Only one stretch of the data below is wanted: the lines from the one with "C1: 680uF (plus" through the one with "R14: 18k (N10, N22) -> 18k (N10, VDD)", repeated exactly.

DATA PROVIDED:
================

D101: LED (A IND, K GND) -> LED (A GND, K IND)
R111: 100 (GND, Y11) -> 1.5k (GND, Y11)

================

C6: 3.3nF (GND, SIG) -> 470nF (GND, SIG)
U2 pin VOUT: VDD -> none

================

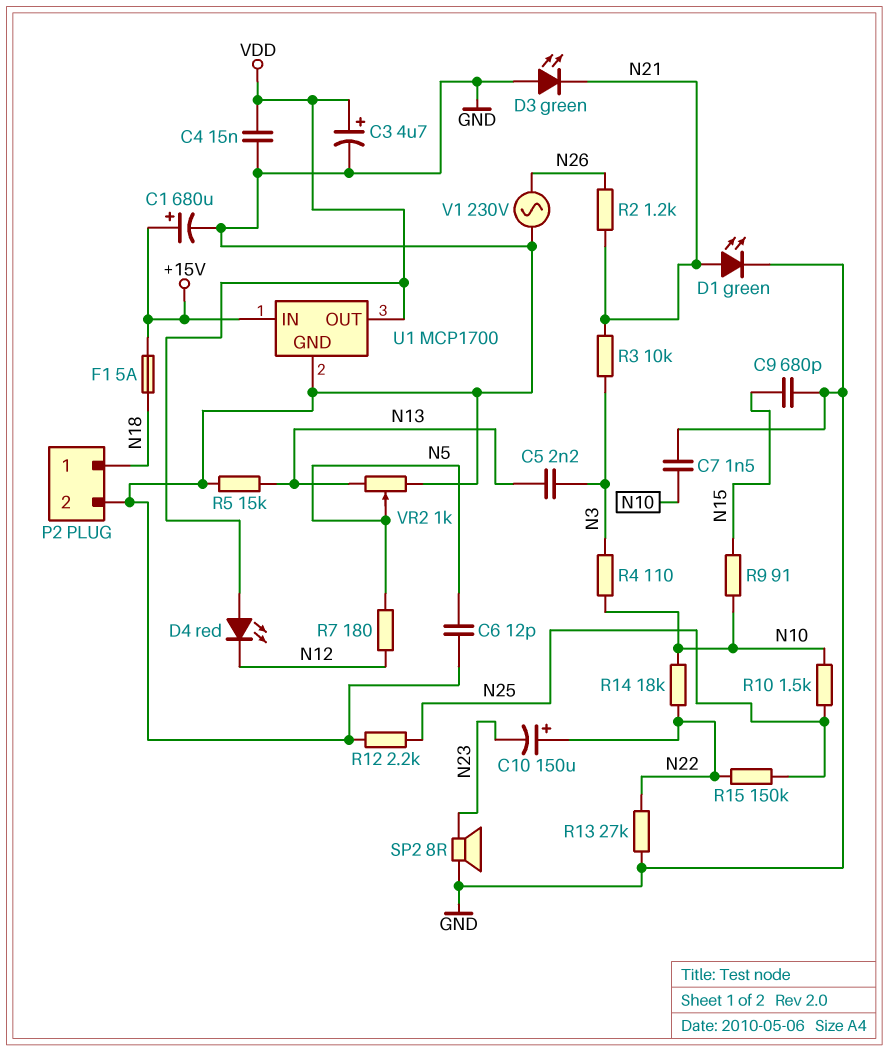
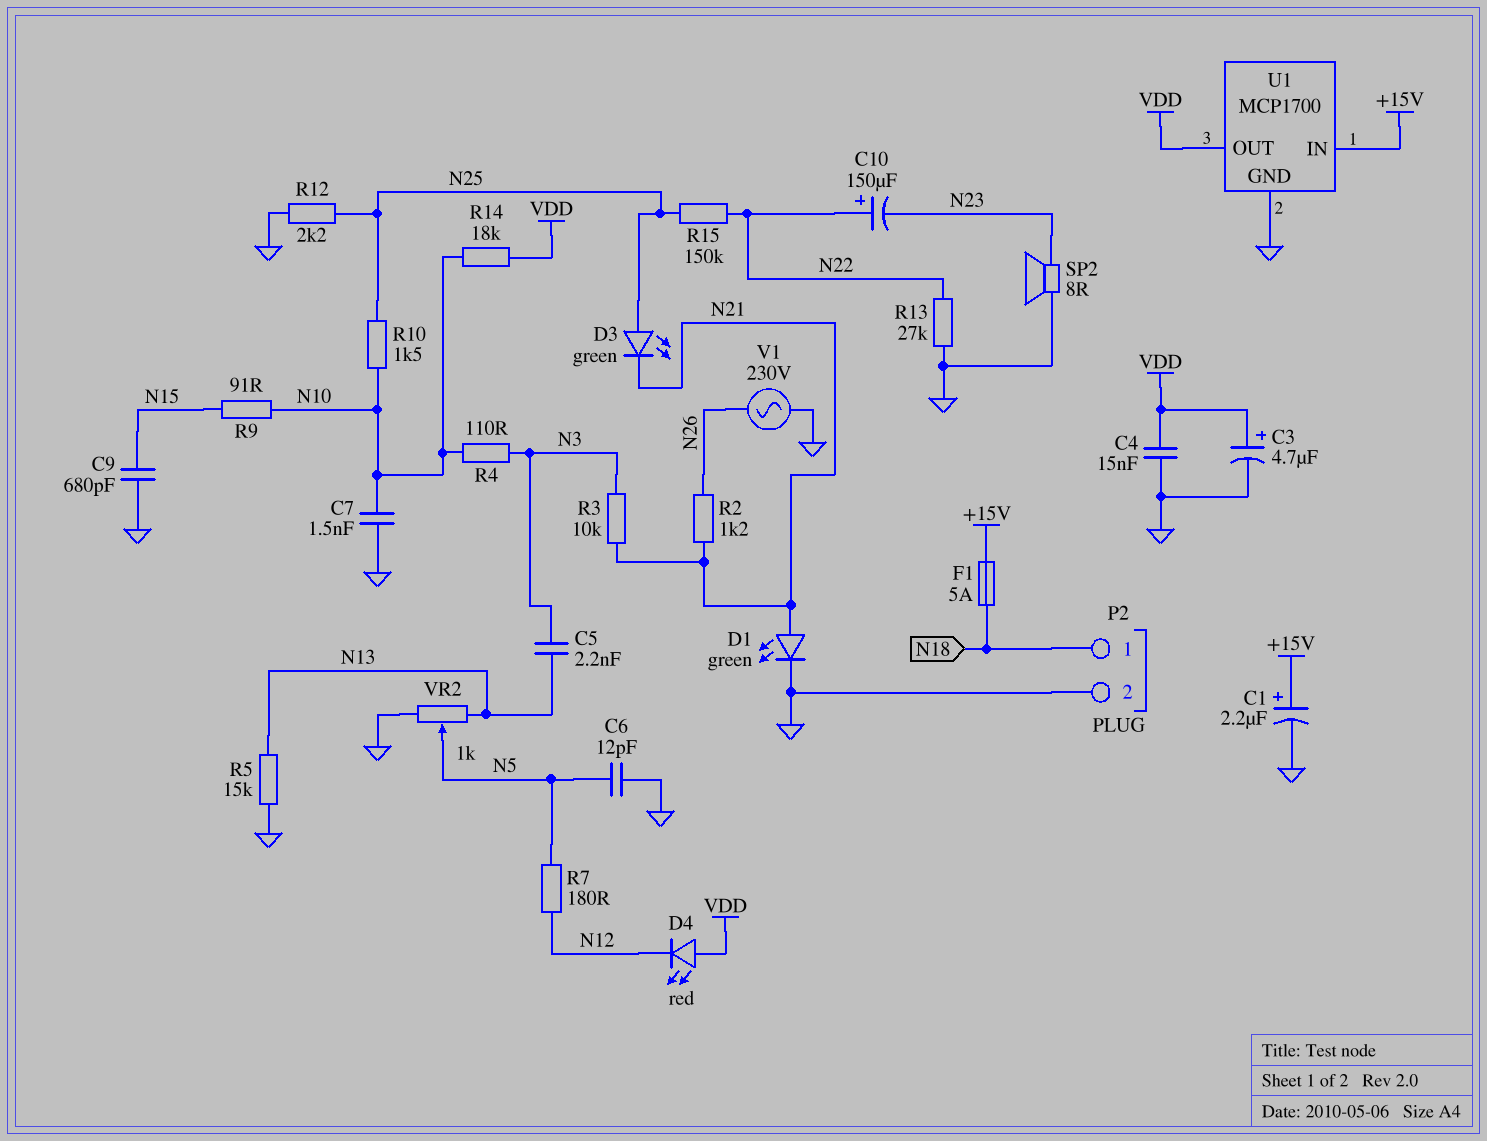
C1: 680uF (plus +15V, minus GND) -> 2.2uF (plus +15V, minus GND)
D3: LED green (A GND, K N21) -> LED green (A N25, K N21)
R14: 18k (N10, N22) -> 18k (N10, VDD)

================

ANSWER SPACE:
C1: 680uF (plus +15V, minus GND) -> 2.2uF (plus +15V, minus GND)
D3: LED green (A GND, K N21) -> LED green (A N25, K N21)
R14: 18k (N10, N22) -> 18k (N10, VDD)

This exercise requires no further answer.